Available records START

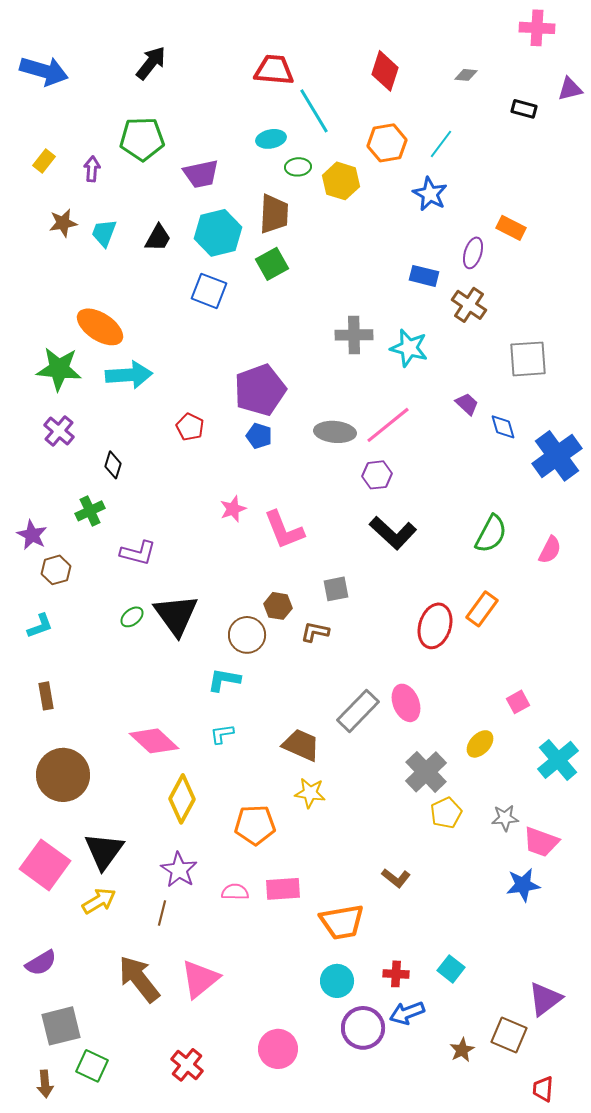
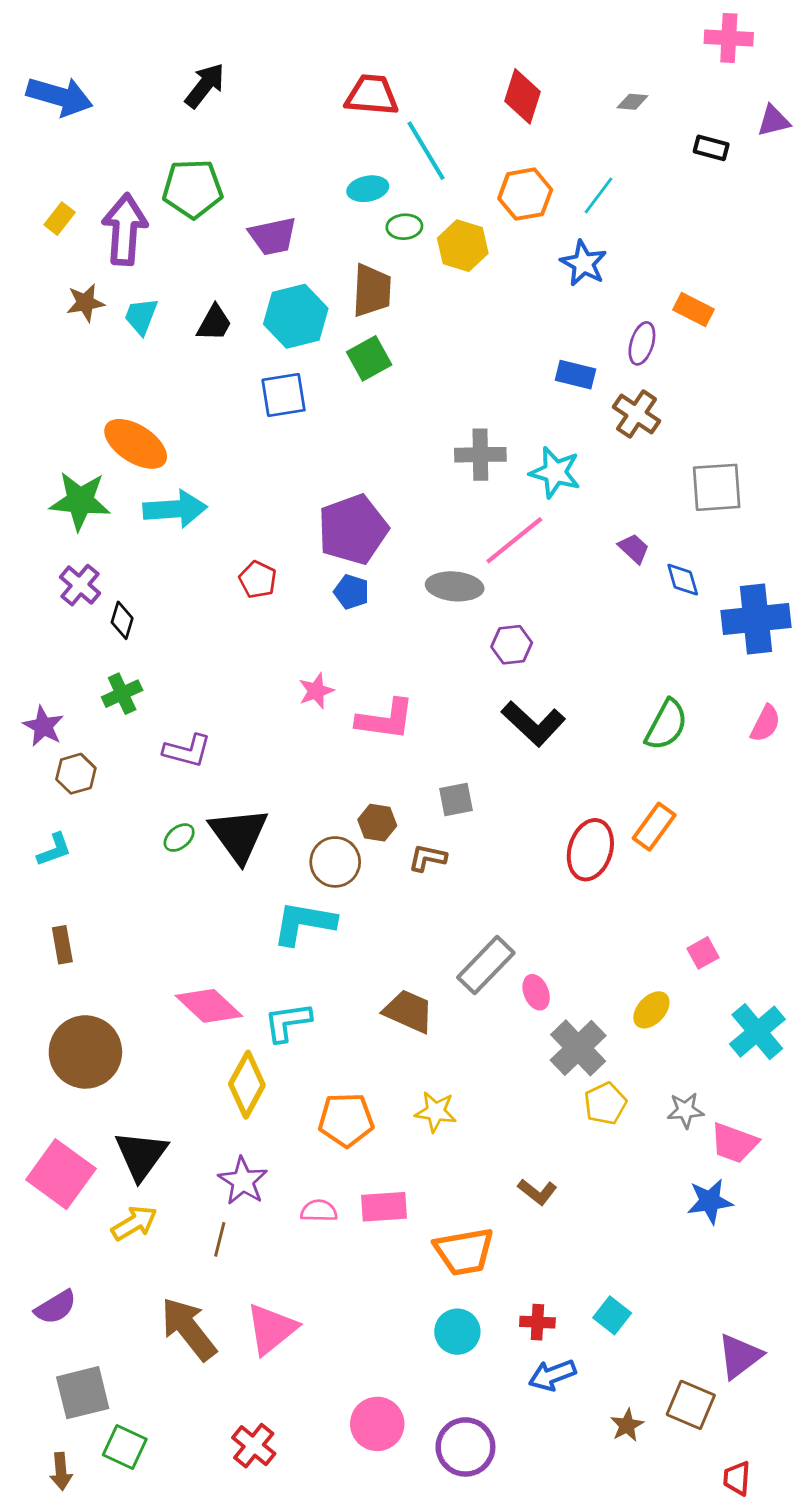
purple arrow: (92, 169) -> (125, 229), size x2.0
blue square: (209, 291) -> (284, 395), turned -30
pink line: (388, 425) -> (514, 540), moved
blue cross: (557, 456) -> (756, 619), turned 30
black diamond: (113, 465) -> (122, 620), moved
pink L-shape: (284, 530) -> (385, 719), turned -60
pink semicircle: (550, 550) -> (765, 723), moved
cyan L-shape: (224, 680) -> (304, 923), size x1.4
pink ellipse: (406, 703) -> (536, 992), moved, size x0.7
cyan L-shape: (222, 734) -> (288, 1022), moved, size x1.5
yellow star: (310, 793) -> (436, 1112), moved
purple circle: (363, 1028) -> (465, 1447), moved

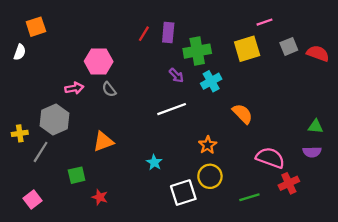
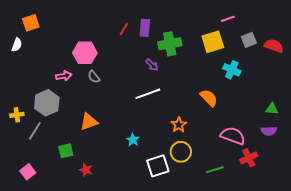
cyan cross: (211, 81) -> (232, 70), moved, turned -36

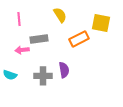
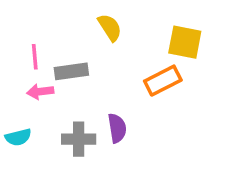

Available records END

--- Work order ---
What is the number of lines in the entries above that contain the word "blue"? Answer with that number only.

--- Answer to this exercise ---
2